RECORDS FOR THE EXERCISE:
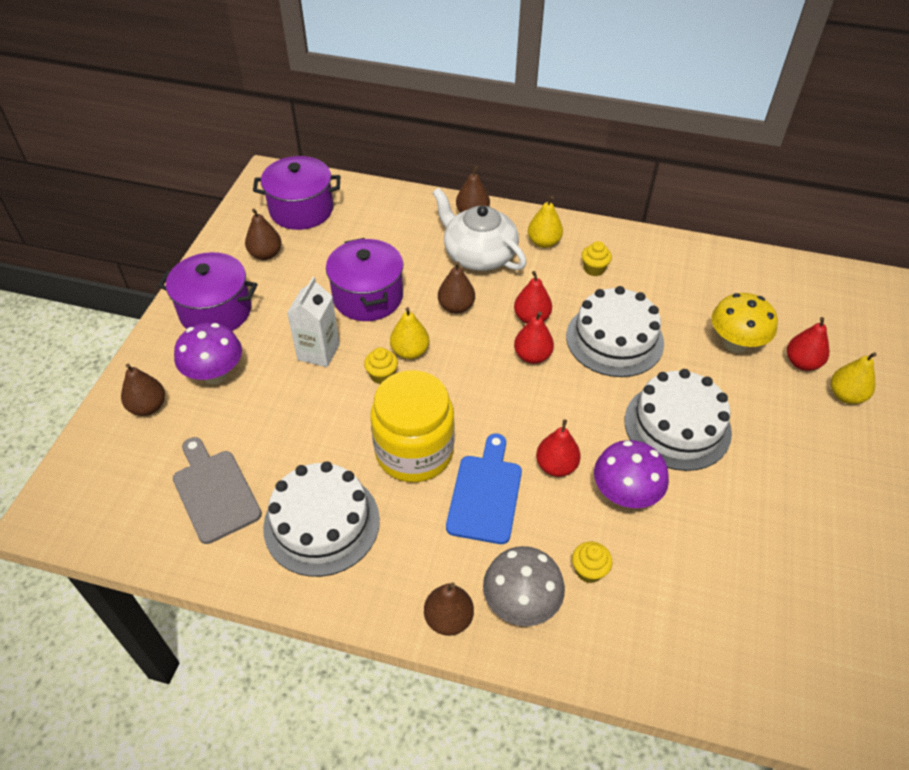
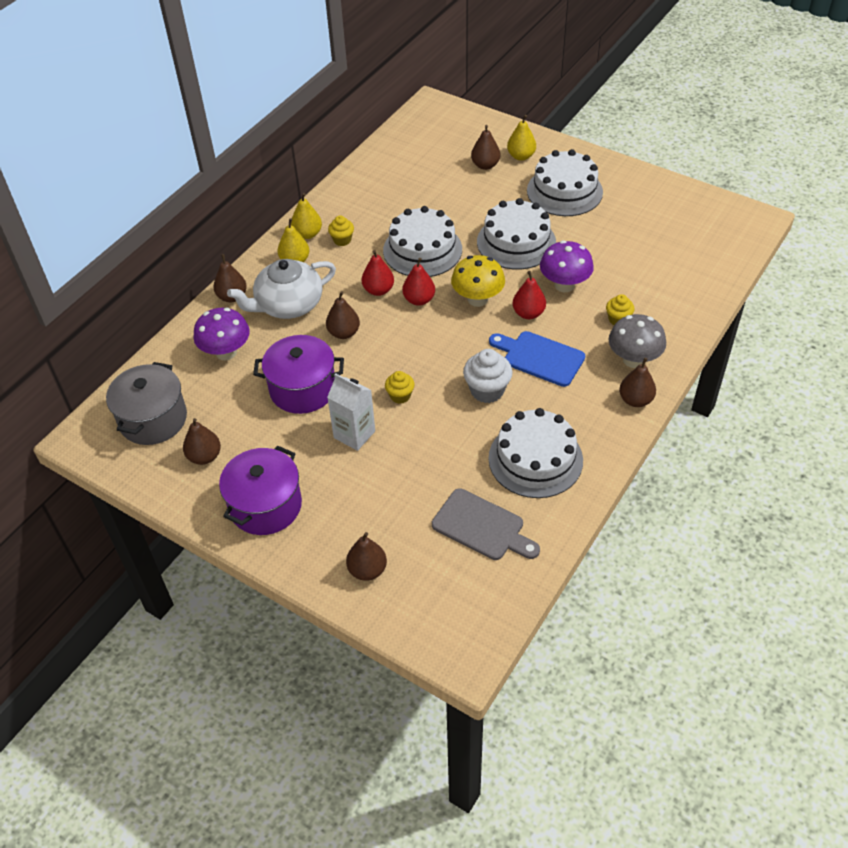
camera: 70 degrees left, 0 degrees up
grey cutting board [173,437,262,544] -> grey cutting board turned 135 degrees counterclockwise [432,488,540,560]
purple mushroom [174,323,242,385] -> purple mushroom moved to [193,308,250,360]
purple pot [253,156,340,230] -> grey pot [106,362,187,445]
yellow jar [370,370,455,482] -> white cupcake [463,349,513,403]
yellow pear [390,307,429,359] -> yellow pear moved to [291,193,322,239]
yellow mushroom [712,293,778,353] -> yellow mushroom moved to [451,255,505,307]
red pear [787,317,829,371] -> brown pear [471,125,500,170]
none -> white cake [527,149,603,216]

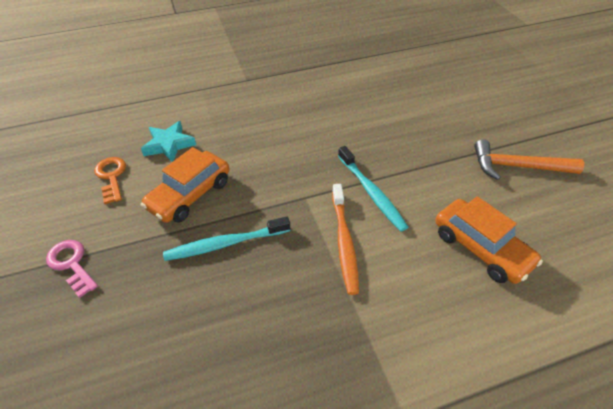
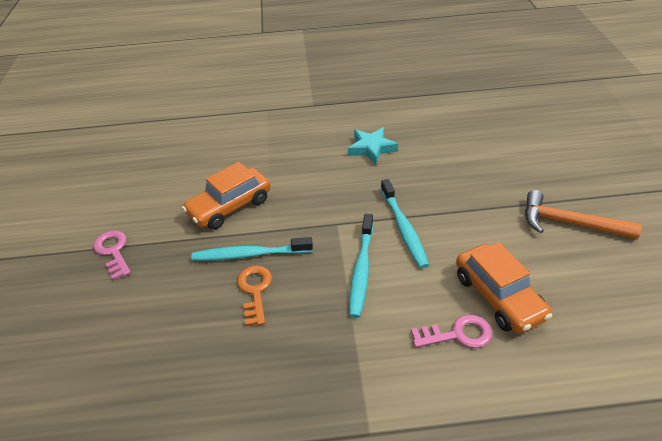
camera: 15 degrees right, 5 degrees down
orange key [94,157,126,204] -> orange key moved to [237,266,272,326]
turquoise star [141,121,196,162] -> turquoise star moved to [348,127,398,165]
orange toothbrush [332,184,359,295] -> turquoise toothbrush [349,214,373,318]
none -> pink key [411,315,492,348]

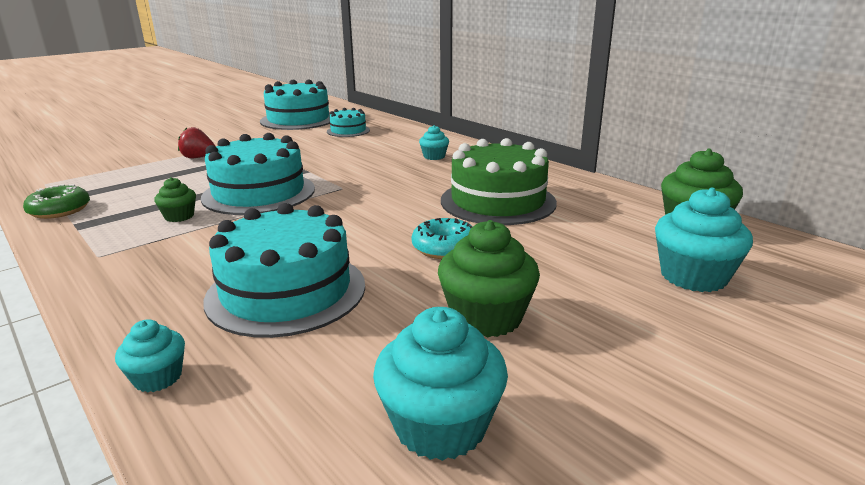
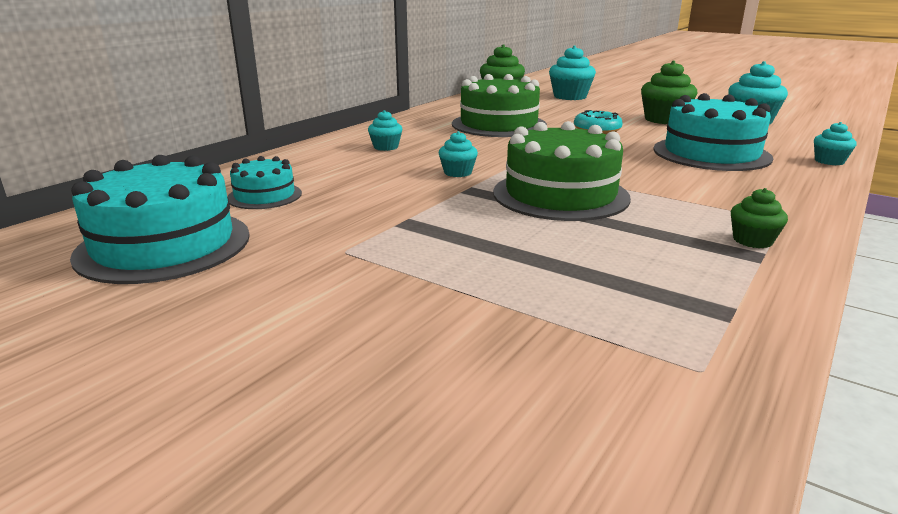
camera: 105 degrees left, 0 degrees up
green donut [23,184,90,219] -> none
green cupcake [154,177,196,222] -> green cupcake moved to [731,188,788,248]
red strawberry [178,127,216,158] -> none
turquoise cake [201,133,315,215] -> green cake [493,121,631,221]
none -> turquoise cupcake [438,131,478,177]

WHAT THE TASK ASKS: The copy should match the records above exactly, except that pictures are dropped.

SOLVED EXERCISE:
camera: 70 degrees left, 0 degrees up
grey cutting board [173,437,262,544] -> grey cutting board turned 135 degrees counterclockwise [432,488,540,560]
purple mushroom [174,323,242,385] -> purple mushroom moved to [193,308,250,360]
purple pot [253,156,340,230] -> grey pot [106,362,187,445]
yellow jar [370,370,455,482] -> white cupcake [463,349,513,403]
yellow pear [390,307,429,359] -> yellow pear moved to [291,193,322,239]
yellow mushroom [712,293,778,353] -> yellow mushroom moved to [451,255,505,307]
red pear [787,317,829,371] -> brown pear [471,125,500,170]
none -> white cake [527,149,603,216]

camera: 15 degrees right, 5 degrees down
orange key [94,157,126,204] -> orange key moved to [237,266,272,326]
turquoise star [141,121,196,162] -> turquoise star moved to [348,127,398,165]
orange toothbrush [332,184,359,295] -> turquoise toothbrush [349,214,373,318]
none -> pink key [411,315,492,348]

camera: 105 degrees left, 0 degrees up
green donut [23,184,90,219] -> none
green cupcake [154,177,196,222] -> green cupcake moved to [731,188,788,248]
red strawberry [178,127,216,158] -> none
turquoise cake [201,133,315,215] -> green cake [493,121,631,221]
none -> turquoise cupcake [438,131,478,177]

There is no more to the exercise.